▶ _The records_:
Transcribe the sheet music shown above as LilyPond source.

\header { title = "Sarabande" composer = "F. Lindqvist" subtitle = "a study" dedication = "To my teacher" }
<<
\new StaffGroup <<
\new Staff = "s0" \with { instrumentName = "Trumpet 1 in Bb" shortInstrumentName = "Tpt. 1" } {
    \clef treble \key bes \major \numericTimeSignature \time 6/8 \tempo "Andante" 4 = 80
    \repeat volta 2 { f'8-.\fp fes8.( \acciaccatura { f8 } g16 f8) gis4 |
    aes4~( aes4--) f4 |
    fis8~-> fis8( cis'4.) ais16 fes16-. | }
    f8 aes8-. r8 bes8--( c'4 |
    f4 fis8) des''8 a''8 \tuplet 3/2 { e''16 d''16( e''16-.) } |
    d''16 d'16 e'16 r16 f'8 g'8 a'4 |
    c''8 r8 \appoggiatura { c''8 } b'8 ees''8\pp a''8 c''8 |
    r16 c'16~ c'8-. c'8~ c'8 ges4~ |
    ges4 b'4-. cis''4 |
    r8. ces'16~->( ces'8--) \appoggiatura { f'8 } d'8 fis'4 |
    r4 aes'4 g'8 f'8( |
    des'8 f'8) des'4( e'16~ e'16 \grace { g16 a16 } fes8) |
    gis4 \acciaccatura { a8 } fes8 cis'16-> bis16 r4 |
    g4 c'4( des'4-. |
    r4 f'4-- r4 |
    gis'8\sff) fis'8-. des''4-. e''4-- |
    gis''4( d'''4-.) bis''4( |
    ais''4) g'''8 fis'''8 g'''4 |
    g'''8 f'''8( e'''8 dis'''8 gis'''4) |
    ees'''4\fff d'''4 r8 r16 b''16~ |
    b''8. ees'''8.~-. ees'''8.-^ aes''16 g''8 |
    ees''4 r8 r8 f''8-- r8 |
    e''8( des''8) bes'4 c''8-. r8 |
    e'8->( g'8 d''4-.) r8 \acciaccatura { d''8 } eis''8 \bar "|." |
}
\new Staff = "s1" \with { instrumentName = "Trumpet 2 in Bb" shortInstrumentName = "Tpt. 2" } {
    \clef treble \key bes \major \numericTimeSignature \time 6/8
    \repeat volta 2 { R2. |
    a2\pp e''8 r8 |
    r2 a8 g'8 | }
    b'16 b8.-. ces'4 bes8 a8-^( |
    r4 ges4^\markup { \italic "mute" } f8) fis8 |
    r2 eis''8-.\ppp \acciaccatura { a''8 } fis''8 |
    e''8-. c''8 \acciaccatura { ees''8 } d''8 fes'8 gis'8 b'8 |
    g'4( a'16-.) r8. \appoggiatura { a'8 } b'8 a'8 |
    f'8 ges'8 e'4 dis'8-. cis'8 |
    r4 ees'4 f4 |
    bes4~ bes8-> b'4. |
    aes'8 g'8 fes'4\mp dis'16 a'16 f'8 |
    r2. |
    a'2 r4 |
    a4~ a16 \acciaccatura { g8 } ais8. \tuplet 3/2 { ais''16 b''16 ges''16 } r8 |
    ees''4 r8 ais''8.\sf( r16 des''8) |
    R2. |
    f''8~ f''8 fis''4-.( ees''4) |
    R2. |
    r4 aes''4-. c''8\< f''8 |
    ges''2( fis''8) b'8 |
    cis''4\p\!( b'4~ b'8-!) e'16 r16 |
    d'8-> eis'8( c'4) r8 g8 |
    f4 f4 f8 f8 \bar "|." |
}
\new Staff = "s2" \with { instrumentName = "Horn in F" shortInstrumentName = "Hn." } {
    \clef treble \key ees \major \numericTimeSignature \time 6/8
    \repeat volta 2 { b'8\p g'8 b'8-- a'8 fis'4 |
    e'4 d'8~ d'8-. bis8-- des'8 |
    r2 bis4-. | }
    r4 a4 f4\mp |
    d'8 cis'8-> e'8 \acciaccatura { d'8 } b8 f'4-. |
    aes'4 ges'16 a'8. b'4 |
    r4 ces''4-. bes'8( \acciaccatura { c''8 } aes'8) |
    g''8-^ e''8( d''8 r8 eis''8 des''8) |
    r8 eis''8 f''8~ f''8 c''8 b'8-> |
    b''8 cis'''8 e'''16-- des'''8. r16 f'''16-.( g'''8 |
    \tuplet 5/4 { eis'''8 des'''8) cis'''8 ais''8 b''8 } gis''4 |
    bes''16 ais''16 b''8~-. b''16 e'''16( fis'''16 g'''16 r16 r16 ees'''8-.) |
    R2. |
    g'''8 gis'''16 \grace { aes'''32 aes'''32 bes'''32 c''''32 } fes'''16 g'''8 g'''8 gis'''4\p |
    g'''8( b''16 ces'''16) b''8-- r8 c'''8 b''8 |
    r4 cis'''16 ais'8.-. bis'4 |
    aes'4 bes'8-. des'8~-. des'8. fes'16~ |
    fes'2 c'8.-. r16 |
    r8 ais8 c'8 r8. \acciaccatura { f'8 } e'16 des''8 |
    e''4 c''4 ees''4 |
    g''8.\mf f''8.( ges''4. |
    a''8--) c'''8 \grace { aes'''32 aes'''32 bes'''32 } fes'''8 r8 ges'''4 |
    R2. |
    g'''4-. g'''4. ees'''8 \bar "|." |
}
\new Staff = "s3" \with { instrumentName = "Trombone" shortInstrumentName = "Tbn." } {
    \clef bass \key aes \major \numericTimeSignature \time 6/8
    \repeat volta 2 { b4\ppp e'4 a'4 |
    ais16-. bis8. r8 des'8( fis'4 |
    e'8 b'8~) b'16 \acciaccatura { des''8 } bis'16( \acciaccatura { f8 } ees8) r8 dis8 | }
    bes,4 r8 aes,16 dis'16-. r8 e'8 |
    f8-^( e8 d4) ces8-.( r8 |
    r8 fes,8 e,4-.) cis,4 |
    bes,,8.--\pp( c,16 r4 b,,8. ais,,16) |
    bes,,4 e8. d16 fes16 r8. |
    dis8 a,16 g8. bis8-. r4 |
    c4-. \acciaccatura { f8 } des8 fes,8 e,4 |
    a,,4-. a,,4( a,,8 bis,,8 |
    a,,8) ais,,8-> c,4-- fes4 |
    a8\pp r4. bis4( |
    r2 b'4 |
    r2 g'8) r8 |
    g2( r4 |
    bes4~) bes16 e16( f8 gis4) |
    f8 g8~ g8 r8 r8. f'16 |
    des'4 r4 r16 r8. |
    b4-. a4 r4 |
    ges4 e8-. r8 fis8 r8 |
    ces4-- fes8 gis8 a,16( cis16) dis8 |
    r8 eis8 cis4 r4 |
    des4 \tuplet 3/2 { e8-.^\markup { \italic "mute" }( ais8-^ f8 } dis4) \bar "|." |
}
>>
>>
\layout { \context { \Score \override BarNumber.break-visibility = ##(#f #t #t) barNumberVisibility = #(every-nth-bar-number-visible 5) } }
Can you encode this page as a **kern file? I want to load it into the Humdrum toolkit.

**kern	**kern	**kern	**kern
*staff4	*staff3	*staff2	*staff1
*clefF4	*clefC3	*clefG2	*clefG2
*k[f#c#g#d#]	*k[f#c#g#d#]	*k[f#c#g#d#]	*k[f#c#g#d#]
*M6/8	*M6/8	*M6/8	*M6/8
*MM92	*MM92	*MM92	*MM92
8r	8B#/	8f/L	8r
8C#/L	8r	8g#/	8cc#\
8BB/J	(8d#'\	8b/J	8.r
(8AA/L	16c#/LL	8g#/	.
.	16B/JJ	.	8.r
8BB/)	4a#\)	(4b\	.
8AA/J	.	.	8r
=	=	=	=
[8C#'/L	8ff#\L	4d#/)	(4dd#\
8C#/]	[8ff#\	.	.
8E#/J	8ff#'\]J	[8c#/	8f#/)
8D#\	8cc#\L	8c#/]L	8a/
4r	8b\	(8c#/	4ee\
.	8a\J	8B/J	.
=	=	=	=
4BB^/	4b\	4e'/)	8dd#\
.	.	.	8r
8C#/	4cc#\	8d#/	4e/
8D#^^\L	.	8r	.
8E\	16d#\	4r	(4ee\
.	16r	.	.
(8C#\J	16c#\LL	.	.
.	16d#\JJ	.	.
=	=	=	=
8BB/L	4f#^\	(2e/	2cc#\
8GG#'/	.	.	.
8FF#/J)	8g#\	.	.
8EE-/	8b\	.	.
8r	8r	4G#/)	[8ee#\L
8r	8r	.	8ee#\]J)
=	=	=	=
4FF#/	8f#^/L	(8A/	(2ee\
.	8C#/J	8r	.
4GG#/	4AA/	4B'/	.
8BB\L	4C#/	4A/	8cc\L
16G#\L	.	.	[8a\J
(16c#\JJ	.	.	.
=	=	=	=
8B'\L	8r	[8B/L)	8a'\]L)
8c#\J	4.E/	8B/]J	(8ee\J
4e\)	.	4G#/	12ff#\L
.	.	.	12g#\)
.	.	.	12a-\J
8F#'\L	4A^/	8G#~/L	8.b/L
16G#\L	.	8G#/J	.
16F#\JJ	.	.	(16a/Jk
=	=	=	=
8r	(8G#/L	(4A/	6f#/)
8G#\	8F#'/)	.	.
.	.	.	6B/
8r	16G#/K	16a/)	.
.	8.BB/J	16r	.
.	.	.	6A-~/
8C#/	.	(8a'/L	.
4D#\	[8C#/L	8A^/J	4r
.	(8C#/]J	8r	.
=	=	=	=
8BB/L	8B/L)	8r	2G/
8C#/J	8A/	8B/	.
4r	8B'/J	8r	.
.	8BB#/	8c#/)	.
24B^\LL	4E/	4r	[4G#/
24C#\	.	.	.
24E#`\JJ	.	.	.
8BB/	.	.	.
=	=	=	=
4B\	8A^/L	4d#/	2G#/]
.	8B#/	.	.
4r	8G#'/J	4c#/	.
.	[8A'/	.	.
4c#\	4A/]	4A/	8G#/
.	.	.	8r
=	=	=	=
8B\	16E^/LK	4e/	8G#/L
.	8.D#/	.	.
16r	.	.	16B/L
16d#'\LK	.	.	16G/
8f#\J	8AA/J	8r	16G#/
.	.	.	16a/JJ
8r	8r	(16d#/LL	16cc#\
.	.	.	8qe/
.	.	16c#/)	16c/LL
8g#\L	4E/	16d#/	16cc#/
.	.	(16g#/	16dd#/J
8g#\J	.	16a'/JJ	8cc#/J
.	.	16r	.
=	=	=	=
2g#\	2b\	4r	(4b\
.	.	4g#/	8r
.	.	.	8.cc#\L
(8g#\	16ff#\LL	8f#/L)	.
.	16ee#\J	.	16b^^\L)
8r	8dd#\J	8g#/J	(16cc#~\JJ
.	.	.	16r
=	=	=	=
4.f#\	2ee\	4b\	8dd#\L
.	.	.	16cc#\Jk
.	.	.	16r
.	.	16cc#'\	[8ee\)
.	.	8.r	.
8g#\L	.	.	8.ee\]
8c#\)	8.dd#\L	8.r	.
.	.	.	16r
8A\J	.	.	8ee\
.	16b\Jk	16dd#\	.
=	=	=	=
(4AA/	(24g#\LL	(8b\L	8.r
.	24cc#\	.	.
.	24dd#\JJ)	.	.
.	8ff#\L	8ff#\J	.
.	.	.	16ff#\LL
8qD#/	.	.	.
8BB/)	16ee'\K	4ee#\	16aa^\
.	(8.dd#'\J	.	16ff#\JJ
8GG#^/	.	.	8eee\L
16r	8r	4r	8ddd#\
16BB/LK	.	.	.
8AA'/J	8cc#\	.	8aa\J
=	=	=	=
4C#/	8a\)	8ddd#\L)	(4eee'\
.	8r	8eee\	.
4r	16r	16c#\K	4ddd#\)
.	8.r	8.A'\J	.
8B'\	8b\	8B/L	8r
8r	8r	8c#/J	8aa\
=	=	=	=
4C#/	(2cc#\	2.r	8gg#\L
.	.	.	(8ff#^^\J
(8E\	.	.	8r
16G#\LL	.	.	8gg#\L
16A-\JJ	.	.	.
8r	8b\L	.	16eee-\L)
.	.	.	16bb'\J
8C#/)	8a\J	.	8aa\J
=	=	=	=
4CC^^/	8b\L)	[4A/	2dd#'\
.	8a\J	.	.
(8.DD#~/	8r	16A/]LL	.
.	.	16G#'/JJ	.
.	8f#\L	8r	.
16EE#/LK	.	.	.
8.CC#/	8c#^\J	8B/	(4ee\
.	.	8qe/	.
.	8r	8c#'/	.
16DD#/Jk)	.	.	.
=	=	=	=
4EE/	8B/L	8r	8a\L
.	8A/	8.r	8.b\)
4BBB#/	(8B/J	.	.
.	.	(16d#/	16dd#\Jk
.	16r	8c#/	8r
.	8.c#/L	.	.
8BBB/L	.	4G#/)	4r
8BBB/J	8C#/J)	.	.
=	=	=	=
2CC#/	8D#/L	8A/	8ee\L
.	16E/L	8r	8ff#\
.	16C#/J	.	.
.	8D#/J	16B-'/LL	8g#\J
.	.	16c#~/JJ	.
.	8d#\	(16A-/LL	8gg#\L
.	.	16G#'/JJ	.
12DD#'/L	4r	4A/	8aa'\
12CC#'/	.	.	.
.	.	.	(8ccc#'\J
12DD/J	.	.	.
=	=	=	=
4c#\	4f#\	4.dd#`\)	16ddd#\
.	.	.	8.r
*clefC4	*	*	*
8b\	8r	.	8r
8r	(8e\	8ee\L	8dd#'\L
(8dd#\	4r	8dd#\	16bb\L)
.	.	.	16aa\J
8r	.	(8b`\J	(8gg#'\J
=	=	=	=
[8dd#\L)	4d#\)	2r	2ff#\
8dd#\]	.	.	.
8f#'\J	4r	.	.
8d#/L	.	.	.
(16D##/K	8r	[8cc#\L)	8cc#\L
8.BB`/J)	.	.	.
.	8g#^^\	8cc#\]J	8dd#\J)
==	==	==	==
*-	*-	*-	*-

▶ _Stated task_: Count the lines in the records that contain the string "time". Reply with the number alone.

▶ _Response below_: 4